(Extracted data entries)
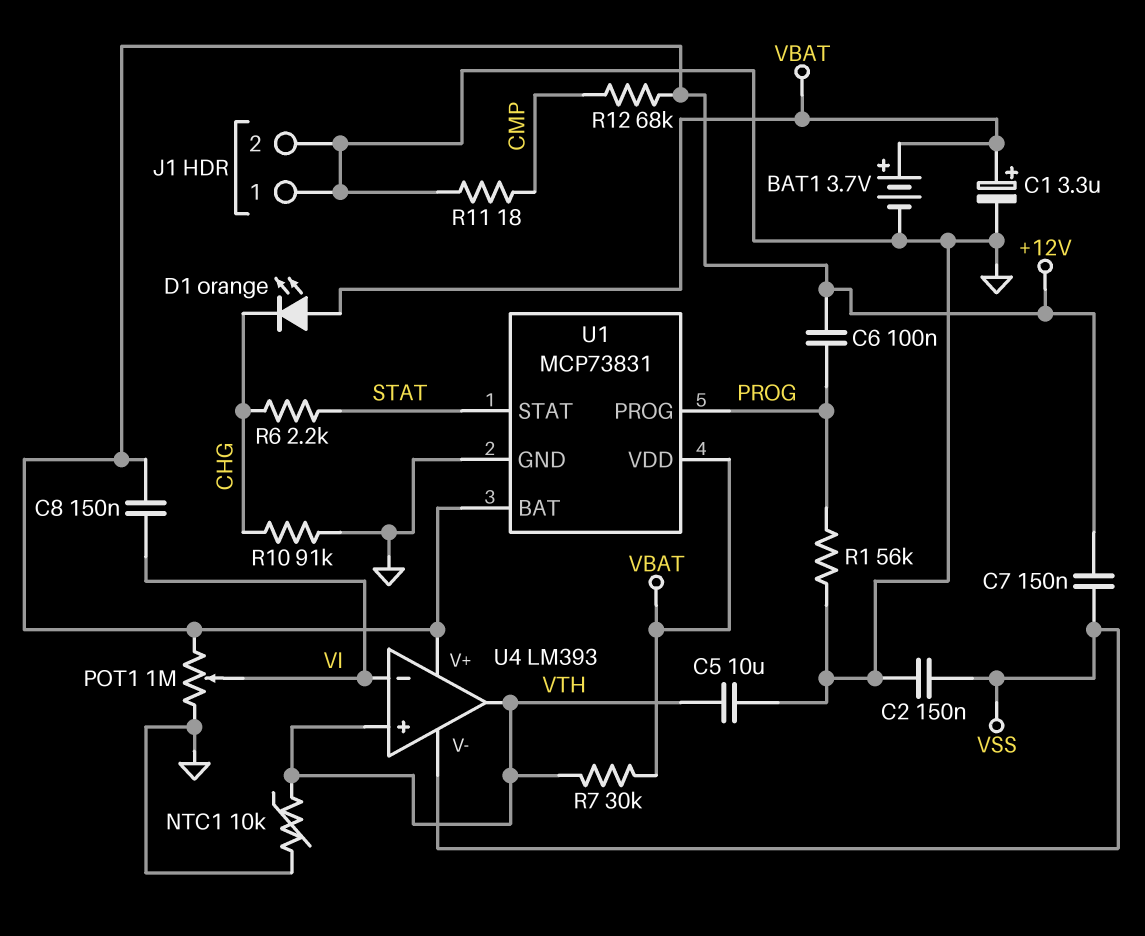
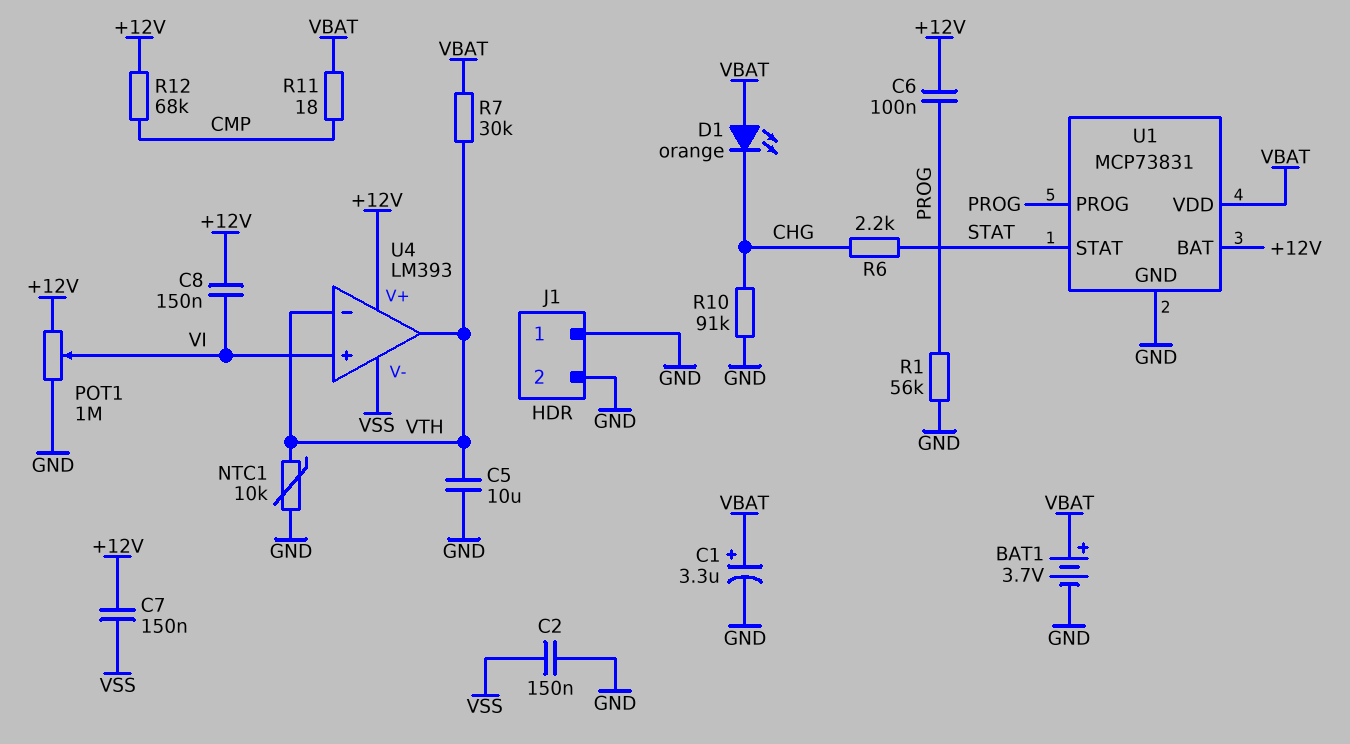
R11: 18 (CMP, GND) -> 18 (CMP, VBAT)
U4 pin in+: VTH -> VI
U4 pin in-: VI -> VTH

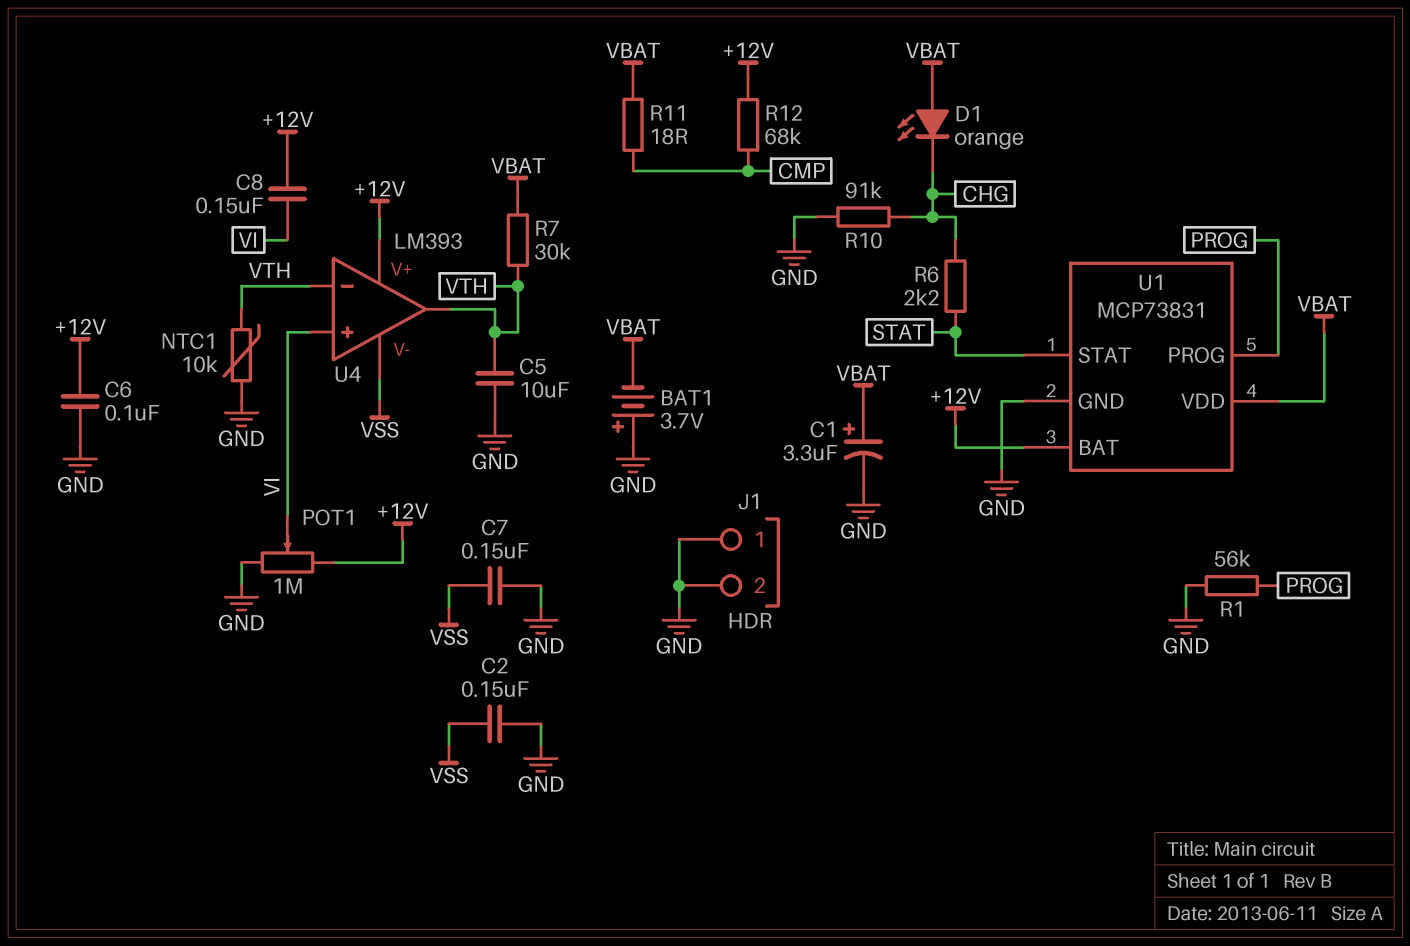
BAT1: 3.7V (plus VBAT, minus GND) -> 3.7V (plus GND, minus VBAT)
C6: 100nF (+12V, PROG) -> 100nF (+12V, GND)
C7: 150nF (+12V, VSS) -> 150nF (GND, VSS)

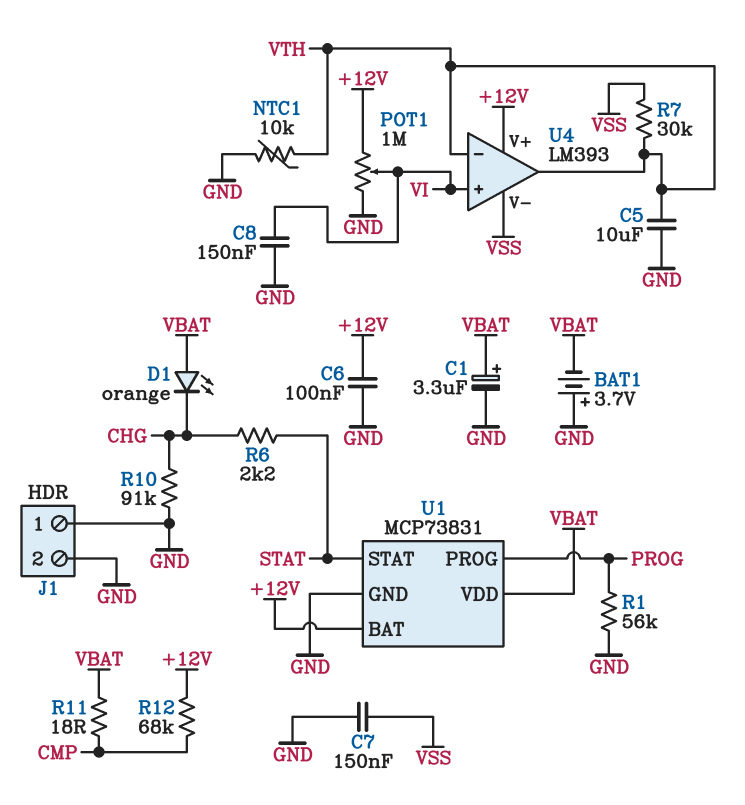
C2: 150nF (GND, VSS) -> none
C8: 150nF (+12V, VI) -> 150nF (GND, VI)
R7: 30k (VBAT, VTH) -> 30k (VSS, VTH)

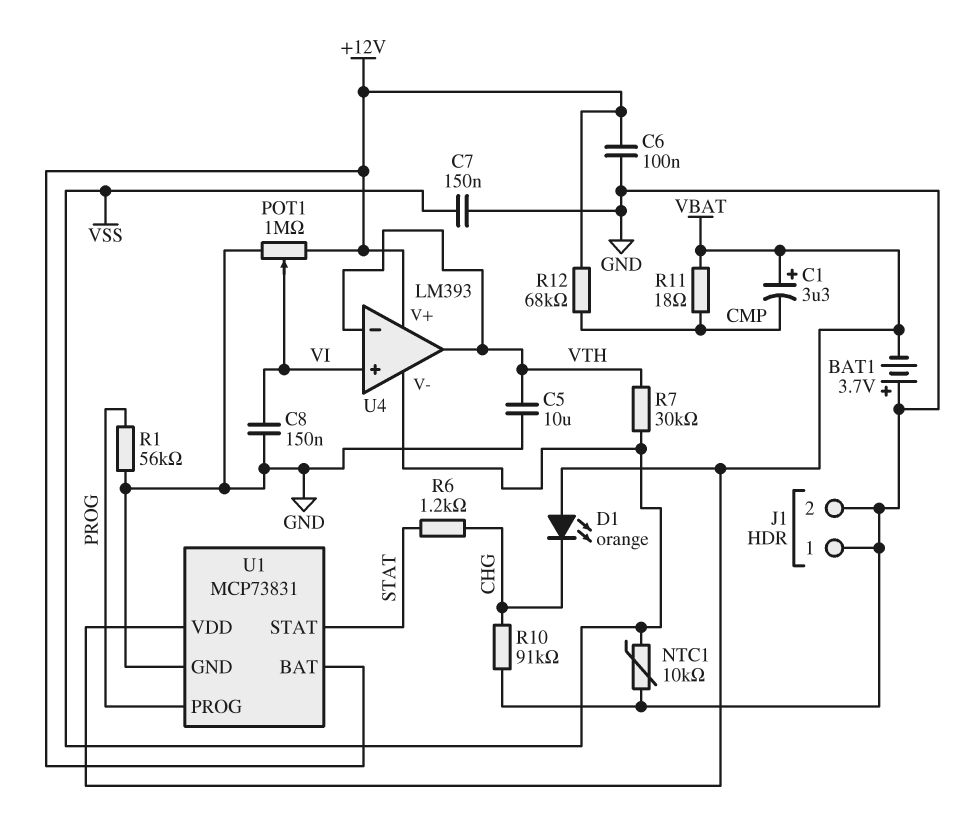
C1: 3.3uF (plus VBAT, minus GND) -> 3.3uF (plus VBAT, minus CMP)
NTC1: 10k (GND, VTH) -> 10k (GND, VSS)
R6: 2.2k (CHG, STAT) -> 1.2k (CHG, STAT)

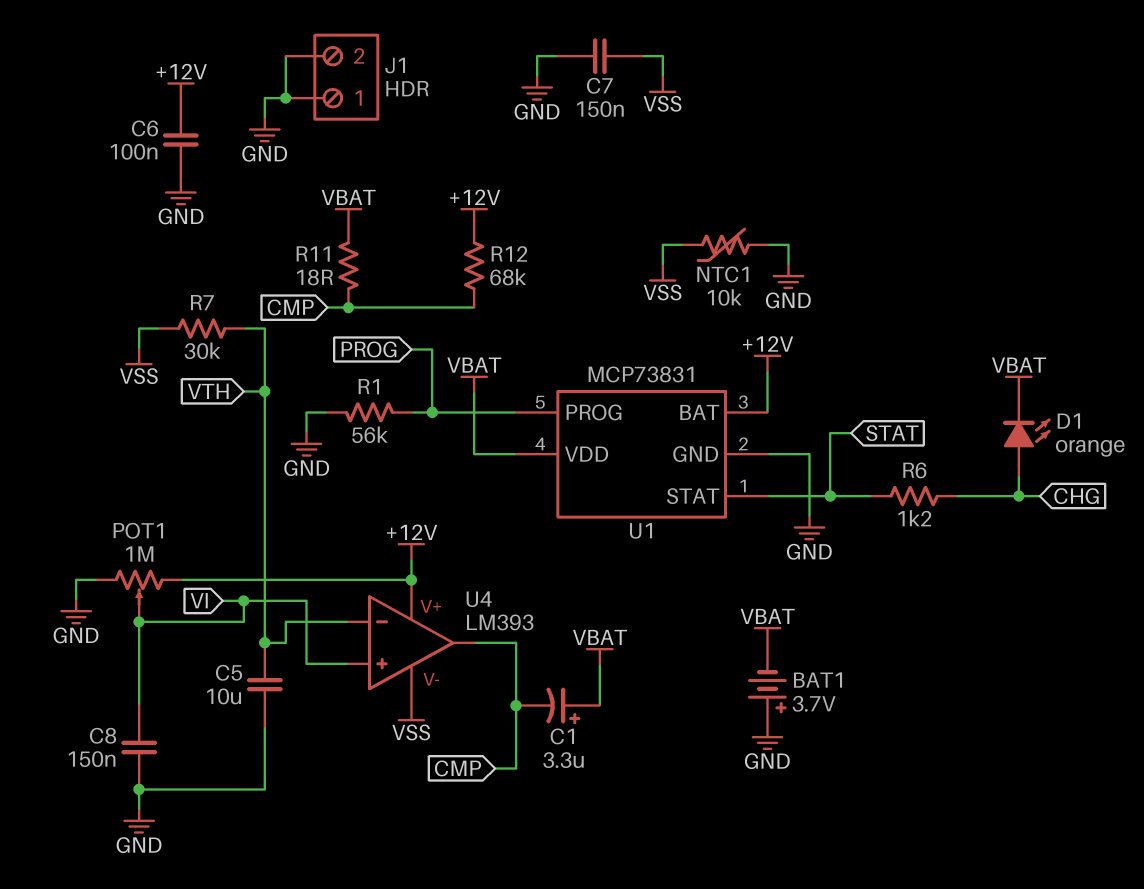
D1: LED orange (A VBAT, K CHG) -> LED orange (A CHG, K VBAT)
R10: 91k (CHG, GND) -> none
U4 pin out: VTH -> CMP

_Task instructions_
An exact copy of each entry is required, minus the pictures.

_Result below_
R11: 18 (CMP, GND) -> 18 (CMP, VBAT)
U4 pin in+: VTH -> VI
U4 pin in-: VI -> VTH

BAT1: 3.7V (plus VBAT, minus GND) -> 3.7V (plus GND, minus VBAT)
C6: 100nF (+12V, PROG) -> 100nF (+12V, GND)
C7: 150nF (+12V, VSS) -> 150nF (GND, VSS)

C2: 150nF (GND, VSS) -> none
C8: 150nF (+12V, VI) -> 150nF (GND, VI)
R7: 30k (VBAT, VTH) -> 30k (VSS, VTH)

C1: 3.3uF (plus VBAT, minus GND) -> 3.3uF (plus VBAT, minus CMP)
NTC1: 10k (GND, VTH) -> 10k (GND, VSS)
R6: 2.2k (CHG, STAT) -> 1.2k (CHG, STAT)

D1: LED orange (A VBAT, K CHG) -> LED orange (A CHG, K VBAT)
R10: 91k (CHG, GND) -> none
U4 pin out: VTH -> CMP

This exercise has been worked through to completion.